[Frame-by-frame shape edits]
----------------------------------------

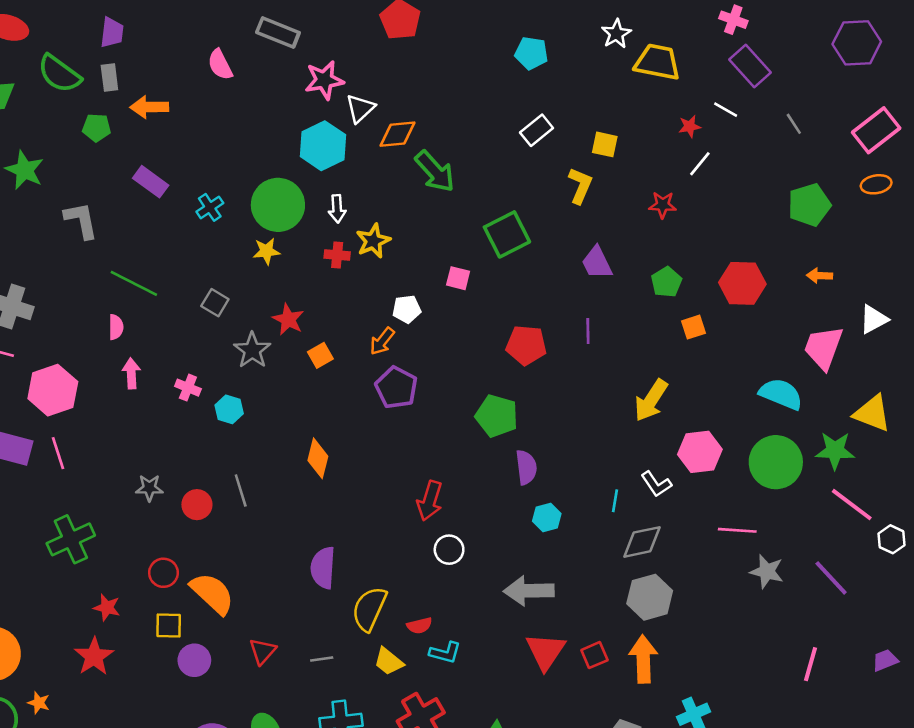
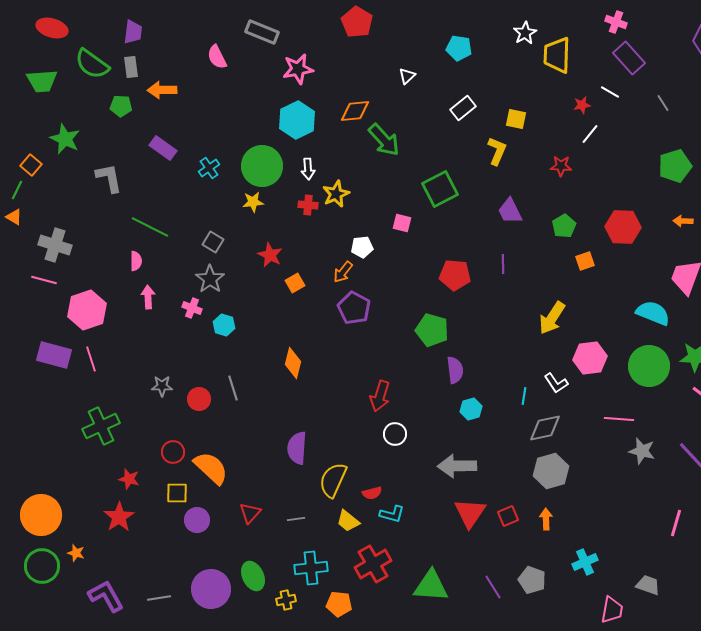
yellow trapezoid: (657, 62) -> (557, 55), turned -99
white triangle: (360, 108) -> (407, 76), moved, size x0.7
gray star: (252, 350) -> (210, 279), moved
orange arrow: (643, 659) -> (546, 519), size x0.6

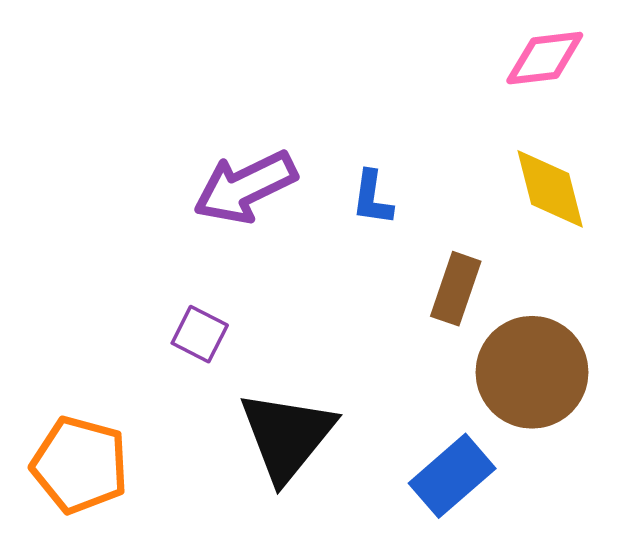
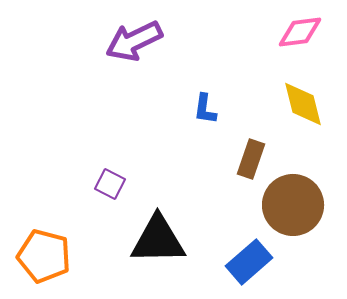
purple arrow: (245, 187) -> (134, 41), moved
black triangle: (287, 436) -> (158, 240), turned 50

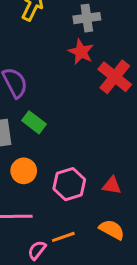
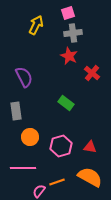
red cross: (115, 77) -> (92, 73), size x0.7
green rectangle: (34, 122) -> (66, 103), moved
orange semicircle: (112, 230) -> (90, 177), size x1.4

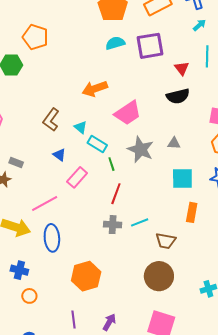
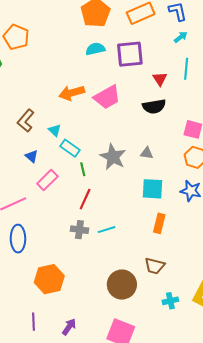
pink trapezoid: (128, 113) -> (107, 97), moved
brown trapezoid: (166, 241) -> (155, 266), moved

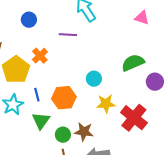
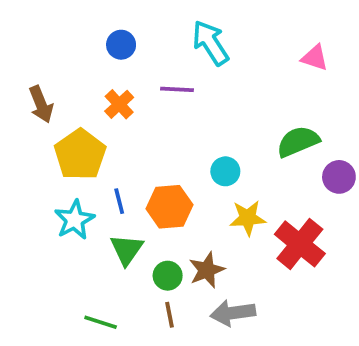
blue circle: (29, 20) -> (121, 45), moved
orange cross: (40, 56) -> (119, 104), moved
brown star: (84, 132) -> (207, 270), turned -30

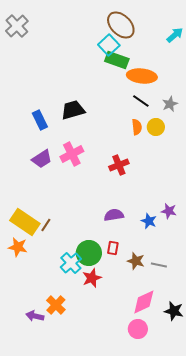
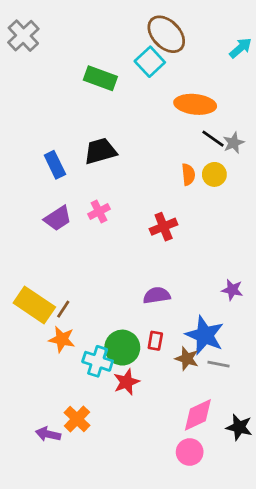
green rectangle: (117, 60) -> (100, 78), moved
black line: (141, 101) -> (213, 139), moved
pink cross: (72, 154) -> (99, 212), size x0.7
blue star: (149, 221) -> (205, 335), moved, size x1.8
orange star: (18, 247) -> (62, 339), moved
cyan cross: (71, 263) -> (98, 361), turned -30

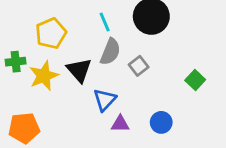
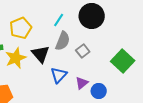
cyan line: (105, 22) -> (59, 20), turned 56
green square: (195, 80) -> (123, 61), size x1.6
purple triangle: (120, 124) -> (82, 83), moved, turned -40

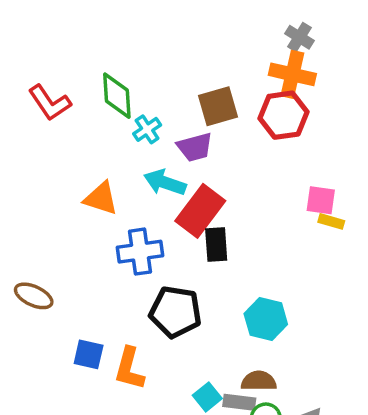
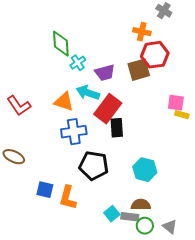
orange cross: (292, 74) -> (142, 32), moved, size x0.7
red L-shape: (50, 103) -> (19, 106), moved
brown square: (218, 106) -> (139, 70), moved
orange triangle: (101, 198) -> (64, 102), moved

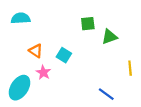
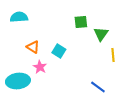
green triangle: (109, 37) -> (101, 34), turned -35
yellow line: (130, 68) -> (113, 55), moved
cyan ellipse: (20, 88) -> (18, 81), turned 50

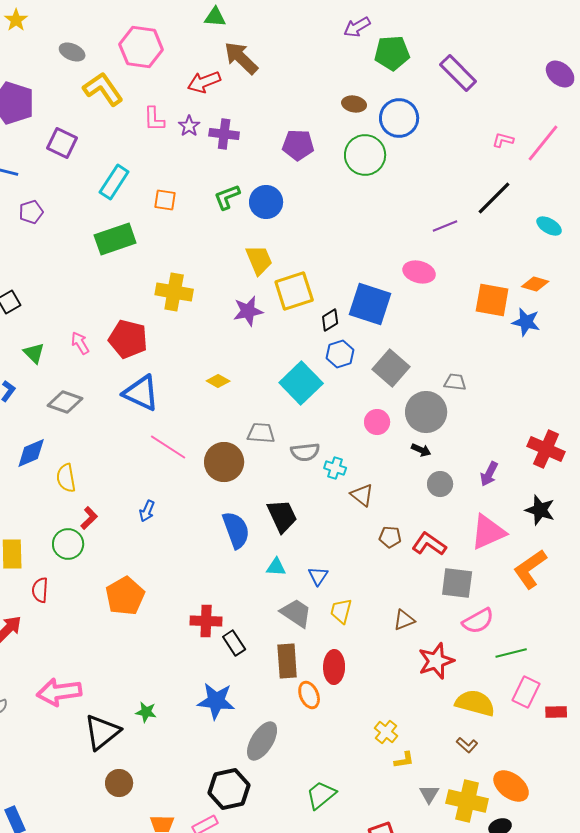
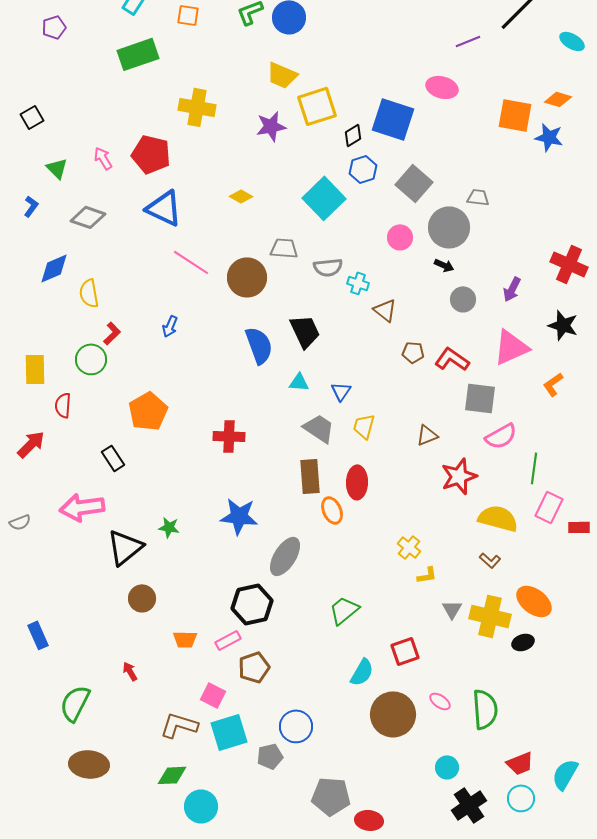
yellow trapezoid: (259, 260) -> (282, 75), turned 136
orange L-shape: (530, 569) -> (553, 384), size x0.6
black rectangle: (234, 643) -> (113, 458), moved
green line: (511, 653) -> (534, 468), turned -68

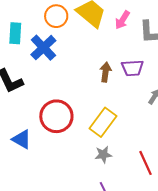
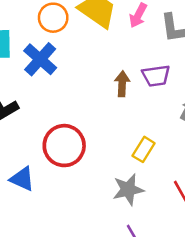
yellow rectangle: (103, 122) -> (144, 149), moved, size x0.7
gray star: (103, 155) -> (128, 190), size x1.4

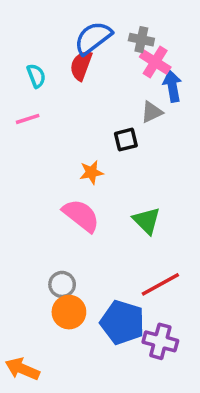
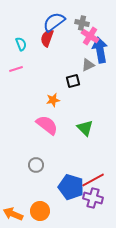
blue arrow: (172, 86) -> (100, 50), size x1.4
red line: (160, 284) -> (93, 180), moved
orange circle: (69, 312) -> (40, 211), moved

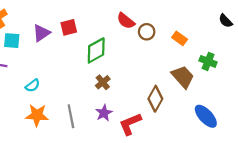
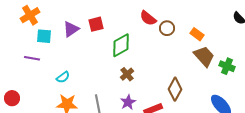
green cross: (208, 61) -> (227, 66), moved
brown trapezoid: (183, 77) -> (204, 56), moved

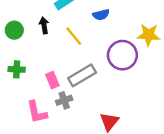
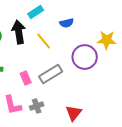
black arrow: (44, 25) -> (19, 32), size x1.6
gray cross: (64, 100) -> (37, 106), moved

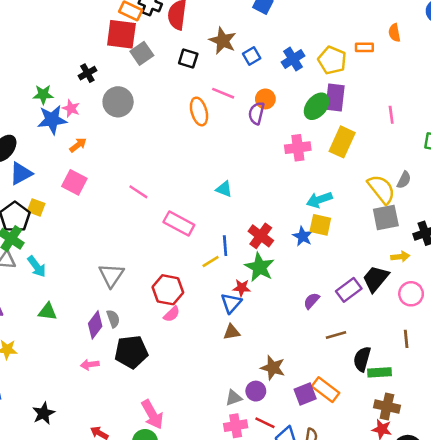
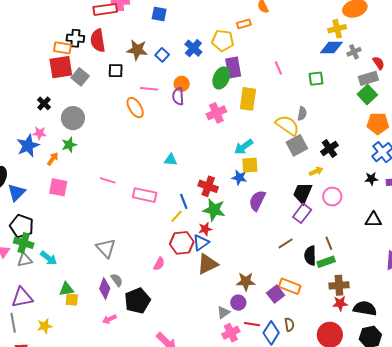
green star: (43, 95) -> (69, 145), moved
yellow square: (36, 207) -> (72, 300), moved
red hexagon: (168, 290) -> (182, 243), moved
purple rectangle: (349, 290) -> (302, 213), moved
purple semicircle: (312, 301) -> (257, 201), moved, size x1.5
blue triangle: (231, 303) -> (201, 243), turned 30
brown triangle: (232, 332) -> (207, 264), size x1.6
brown line: (406, 339) -> (329, 243), moved

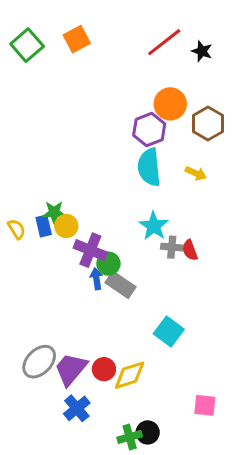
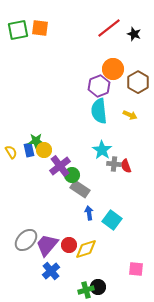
orange square: (77, 39) -> (40, 28), moved, turned 36
green square: (27, 45) -> (18, 30), turned 30
purple cross: (90, 250) -> (60, 166), turned 30
blue arrow: (96, 279) -> (89, 213), moved

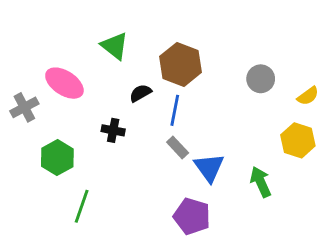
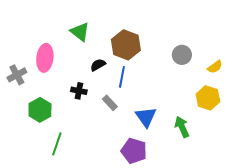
pink ellipse: (64, 83) -> (45, 58), turned 64
gray rectangle: (178, 148) -> (110, 103), moved

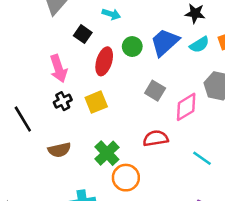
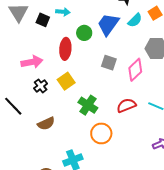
black square: (83, 34) -> (43, 20), moved
pink arrow: (59, 69) -> (32, 62), turned -70
red semicircle: (156, 138) -> (126, 105), moved
green cross: (107, 153) -> (88, 105), moved

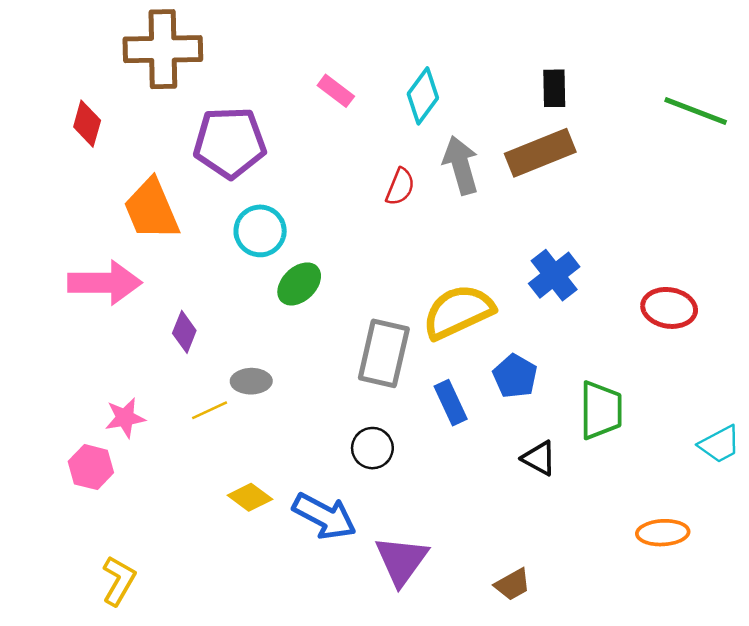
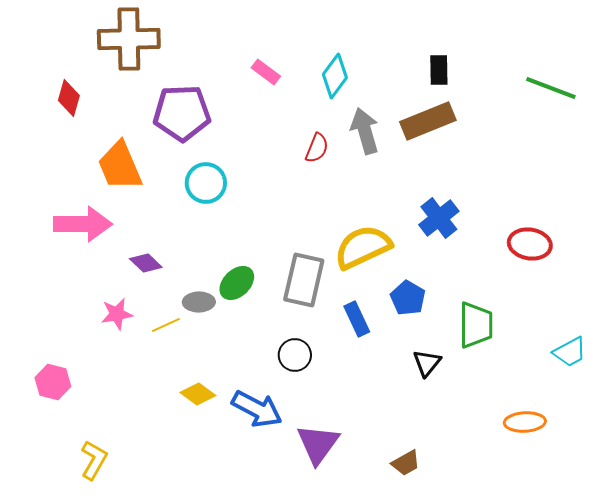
green ellipse: (299, 284) -> (237, 283), moved
purple diamond: (184, 332) -> (146, 263), turned -68
pink star: (125, 418) -> (117, 314), moved
black triangle: (539, 458) -> (427, 363), turned 40
pink hexagon: (91, 467) -> (53, 382), moved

----------------------------------------

◆ **Action item**:
The answer must be every line from the records above that contains "gray".

◆ **Result**:
gray star: (252, 350) -> (210, 279), moved
gray star: (103, 155) -> (128, 190), size x1.4
gray cross: (64, 100) -> (37, 106), moved
gray rectangle: (178, 148) -> (110, 103), moved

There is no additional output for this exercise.